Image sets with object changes
Content starts
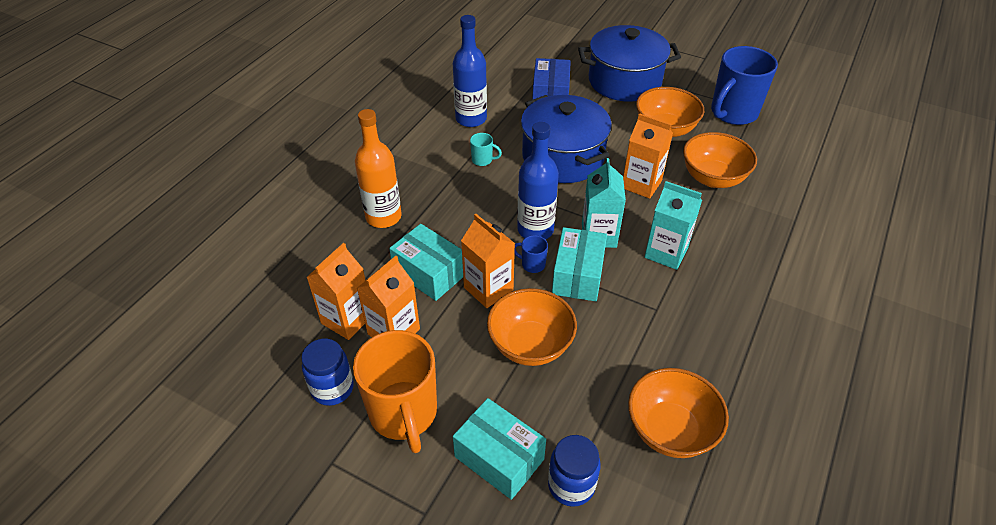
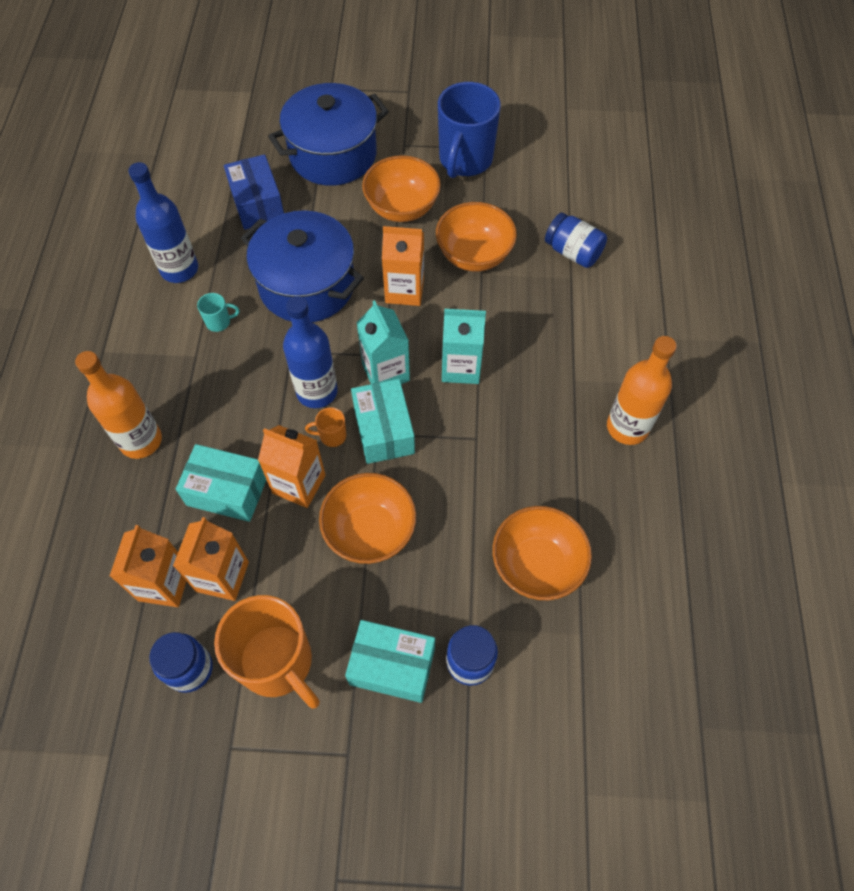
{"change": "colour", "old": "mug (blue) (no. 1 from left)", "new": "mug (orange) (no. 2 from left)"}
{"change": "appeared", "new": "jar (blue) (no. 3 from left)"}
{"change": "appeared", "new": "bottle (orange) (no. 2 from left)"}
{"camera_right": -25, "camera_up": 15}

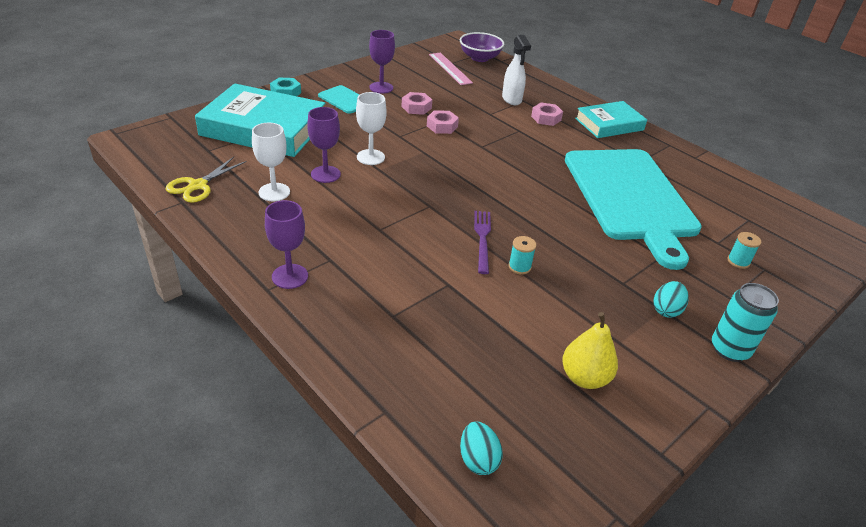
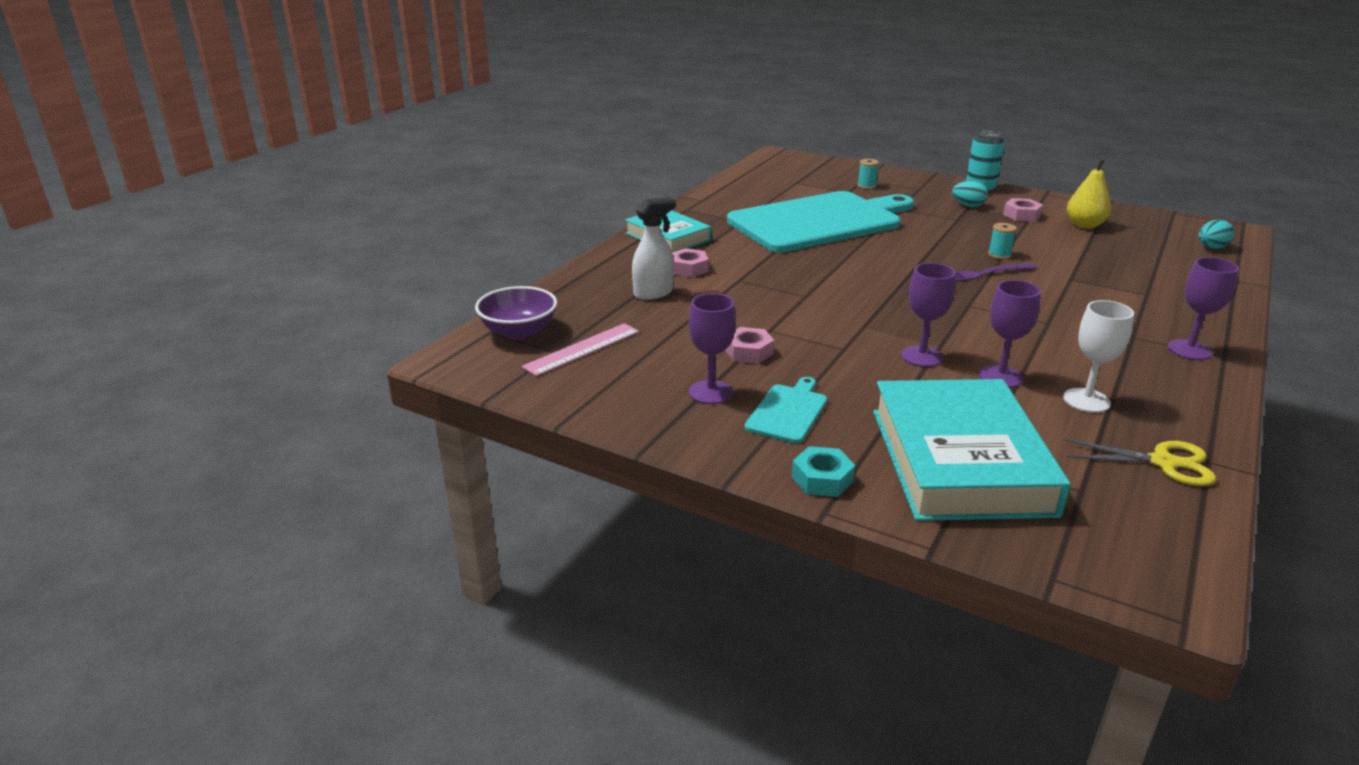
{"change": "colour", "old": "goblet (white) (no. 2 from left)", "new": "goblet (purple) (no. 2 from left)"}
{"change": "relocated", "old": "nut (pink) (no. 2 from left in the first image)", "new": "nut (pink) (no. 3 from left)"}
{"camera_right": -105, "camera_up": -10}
Content ends
Content starts
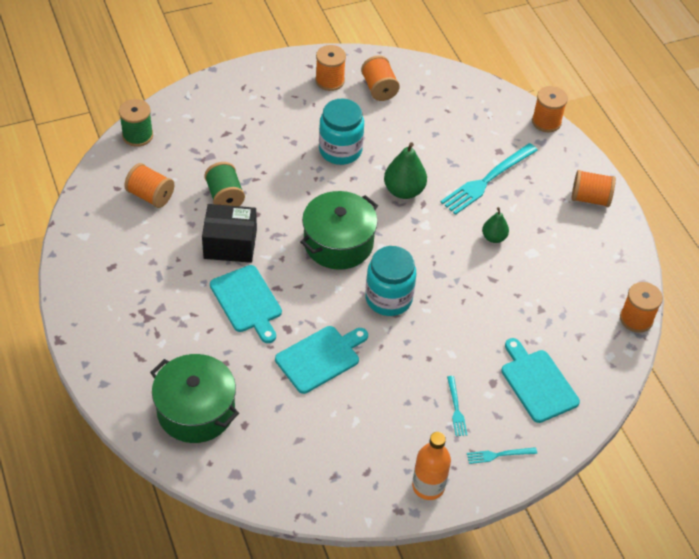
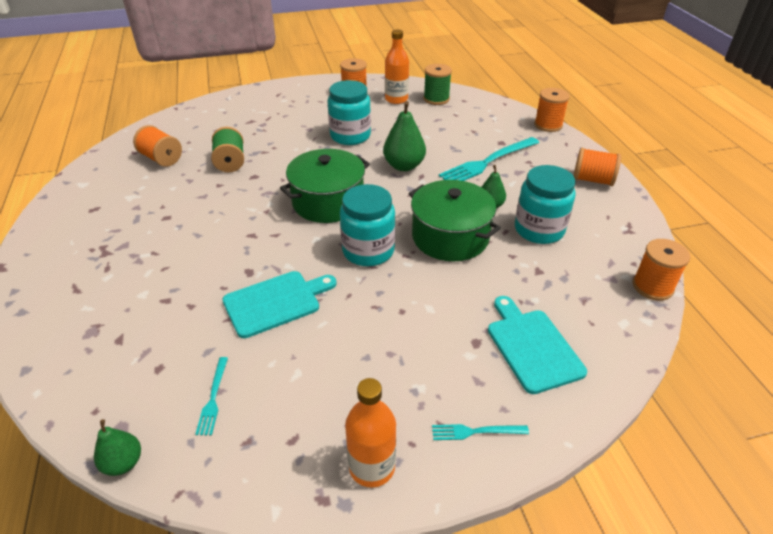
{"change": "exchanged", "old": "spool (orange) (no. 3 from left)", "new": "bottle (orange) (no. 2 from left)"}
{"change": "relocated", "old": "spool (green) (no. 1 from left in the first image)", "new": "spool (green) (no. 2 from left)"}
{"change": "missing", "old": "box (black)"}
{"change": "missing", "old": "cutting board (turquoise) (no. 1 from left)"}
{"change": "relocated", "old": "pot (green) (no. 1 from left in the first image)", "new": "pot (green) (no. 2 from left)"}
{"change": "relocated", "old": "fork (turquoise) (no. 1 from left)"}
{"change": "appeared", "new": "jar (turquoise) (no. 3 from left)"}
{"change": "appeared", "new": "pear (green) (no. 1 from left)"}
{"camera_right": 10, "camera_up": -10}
Content ends
Where in the records above does the word "blue" appear? Copy each line that holds it.

{"change": "colour", "old": "mug (blue) (no. 1 from left)", "new": "mug (orange) (no. 2 from left)"}
{"change": "appeared", "new": "jar (blue) (no. 3 from left)"}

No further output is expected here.